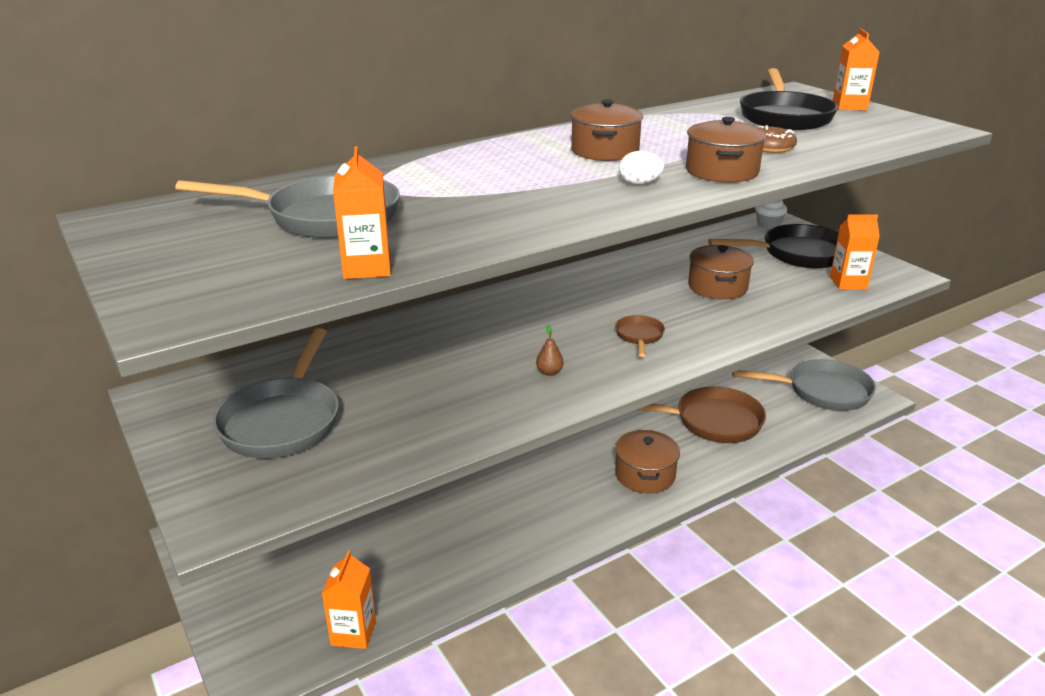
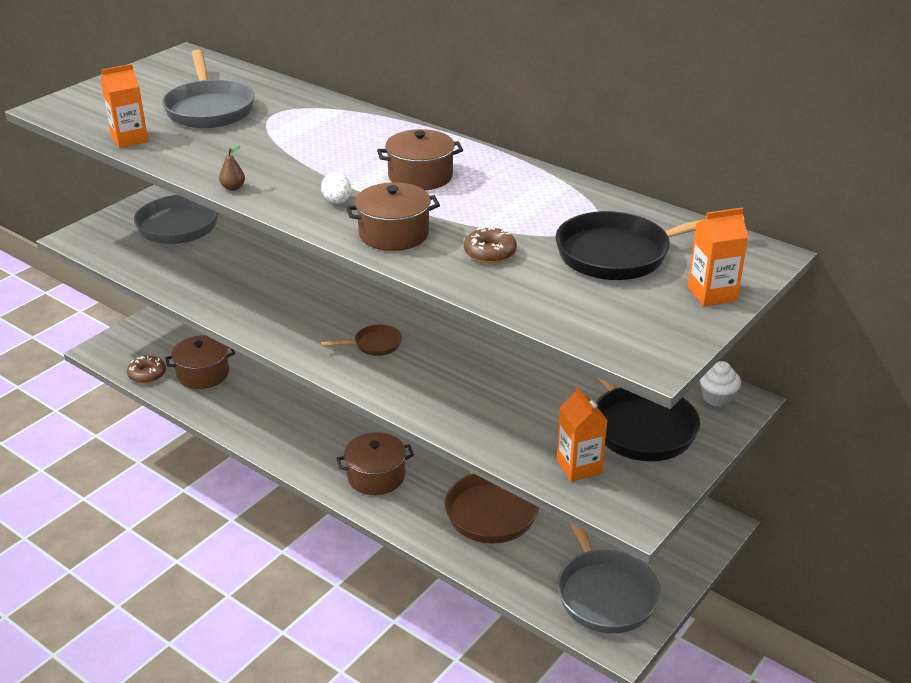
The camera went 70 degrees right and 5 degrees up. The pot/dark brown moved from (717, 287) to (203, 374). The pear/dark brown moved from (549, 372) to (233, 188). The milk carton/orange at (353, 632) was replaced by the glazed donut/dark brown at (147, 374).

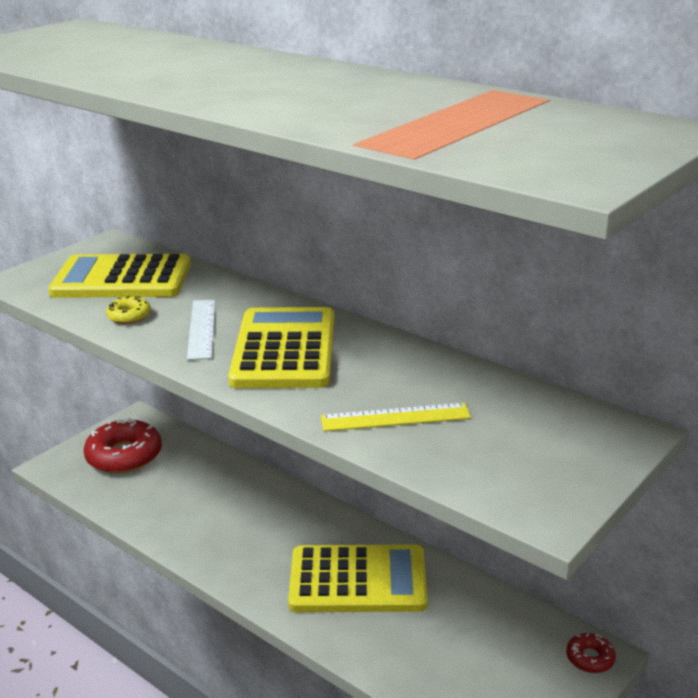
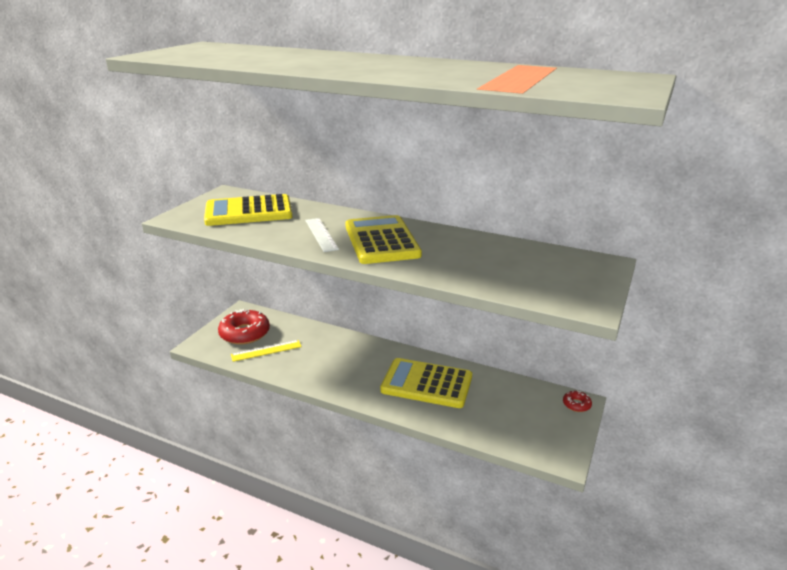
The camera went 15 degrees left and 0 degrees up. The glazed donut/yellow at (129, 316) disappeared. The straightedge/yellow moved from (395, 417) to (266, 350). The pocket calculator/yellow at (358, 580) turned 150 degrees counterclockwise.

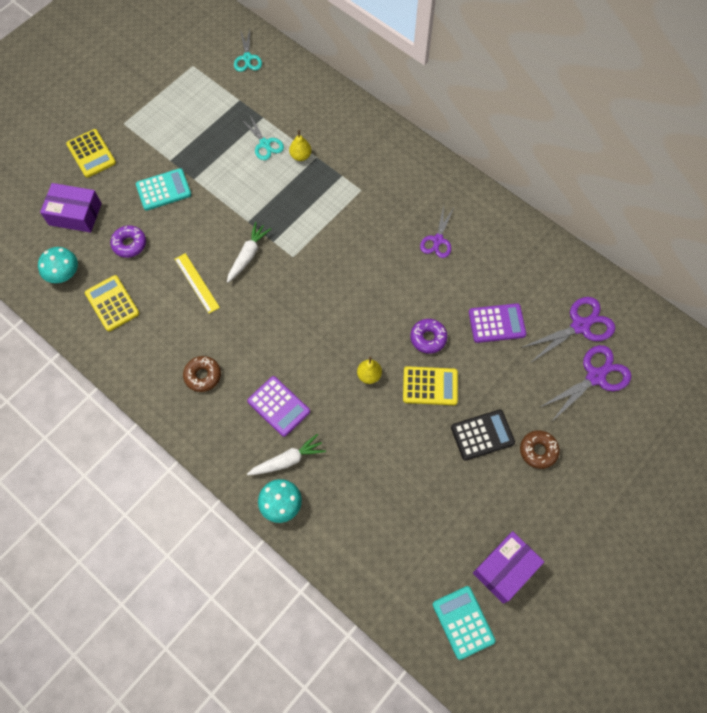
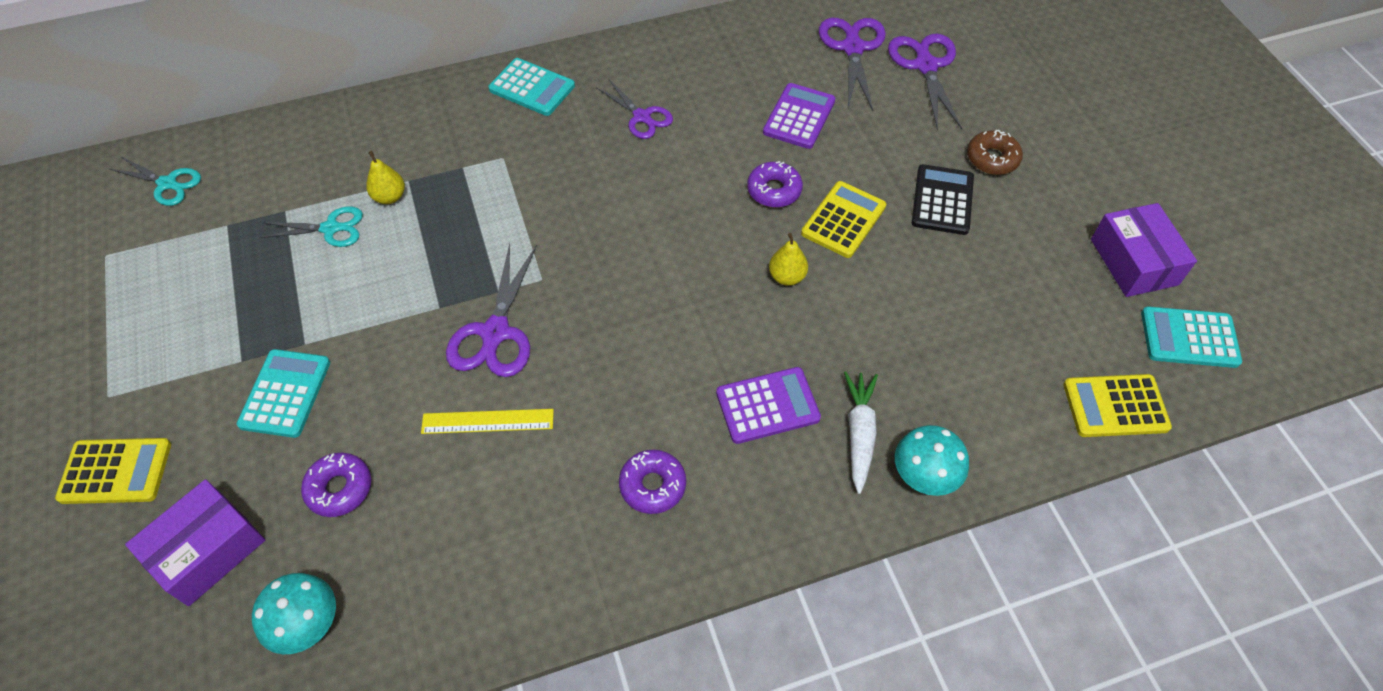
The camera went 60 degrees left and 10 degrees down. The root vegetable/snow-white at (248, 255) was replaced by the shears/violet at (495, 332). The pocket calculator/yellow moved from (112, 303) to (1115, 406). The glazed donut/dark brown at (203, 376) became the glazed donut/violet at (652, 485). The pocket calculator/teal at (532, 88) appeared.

·····

Show every line of the material above in which "yellow" is present.

THE COMPLETED TASK:
The camera went 15 degrees left and 0 degrees up. The glazed donut/yellow at (129, 316) disappeared. The straightedge/yellow moved from (395, 417) to (266, 350). The pocket calculator/yellow at (358, 580) turned 150 degrees counterclockwise.
The camera went 60 degrees left and 10 degrees down. The root vegetable/snow-white at (248, 255) was replaced by the shears/violet at (495, 332). The pocket calculator/yellow moved from (112, 303) to (1115, 406). The glazed donut/dark brown at (203, 376) became the glazed donut/violet at (652, 485). The pocket calculator/teal at (532, 88) appeared.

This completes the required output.